Problem to solve: Count the lines of the data below that contain the string "smaller", treating uppercase and lowercase as different. Give only the number.

Data to use:
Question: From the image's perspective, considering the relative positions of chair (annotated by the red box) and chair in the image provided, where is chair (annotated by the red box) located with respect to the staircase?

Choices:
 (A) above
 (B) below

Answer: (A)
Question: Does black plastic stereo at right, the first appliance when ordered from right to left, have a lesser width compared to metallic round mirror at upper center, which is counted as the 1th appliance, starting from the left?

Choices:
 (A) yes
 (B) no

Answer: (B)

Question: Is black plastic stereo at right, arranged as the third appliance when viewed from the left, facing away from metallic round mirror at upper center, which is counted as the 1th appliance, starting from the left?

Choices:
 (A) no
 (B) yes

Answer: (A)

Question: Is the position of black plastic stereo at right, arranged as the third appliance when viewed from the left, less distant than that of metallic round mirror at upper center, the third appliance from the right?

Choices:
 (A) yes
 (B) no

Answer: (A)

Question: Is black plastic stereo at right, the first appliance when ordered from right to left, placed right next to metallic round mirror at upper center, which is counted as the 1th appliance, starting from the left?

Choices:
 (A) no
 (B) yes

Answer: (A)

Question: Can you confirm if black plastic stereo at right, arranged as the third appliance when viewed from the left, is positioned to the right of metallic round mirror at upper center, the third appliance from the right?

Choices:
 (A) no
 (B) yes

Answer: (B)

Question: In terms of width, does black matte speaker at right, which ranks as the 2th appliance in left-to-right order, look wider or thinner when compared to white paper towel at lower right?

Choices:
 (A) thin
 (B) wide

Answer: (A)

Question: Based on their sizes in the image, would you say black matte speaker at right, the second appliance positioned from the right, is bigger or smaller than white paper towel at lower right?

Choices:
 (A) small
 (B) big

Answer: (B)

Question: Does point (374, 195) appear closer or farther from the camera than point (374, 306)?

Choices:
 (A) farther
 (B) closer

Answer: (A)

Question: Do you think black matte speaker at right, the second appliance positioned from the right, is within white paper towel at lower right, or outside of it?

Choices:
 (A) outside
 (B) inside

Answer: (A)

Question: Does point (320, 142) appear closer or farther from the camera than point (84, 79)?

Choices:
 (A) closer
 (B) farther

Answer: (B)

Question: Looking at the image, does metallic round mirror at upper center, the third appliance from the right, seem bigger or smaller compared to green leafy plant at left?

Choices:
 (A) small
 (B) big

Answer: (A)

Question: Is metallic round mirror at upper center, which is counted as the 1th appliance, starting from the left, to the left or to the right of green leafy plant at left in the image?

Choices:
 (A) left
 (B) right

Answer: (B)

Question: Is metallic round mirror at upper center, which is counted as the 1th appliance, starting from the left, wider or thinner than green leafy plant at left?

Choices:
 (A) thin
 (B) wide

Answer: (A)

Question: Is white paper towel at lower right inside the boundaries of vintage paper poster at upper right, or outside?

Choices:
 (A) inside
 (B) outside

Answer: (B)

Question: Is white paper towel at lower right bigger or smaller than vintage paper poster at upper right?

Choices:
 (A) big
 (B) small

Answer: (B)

Response: 3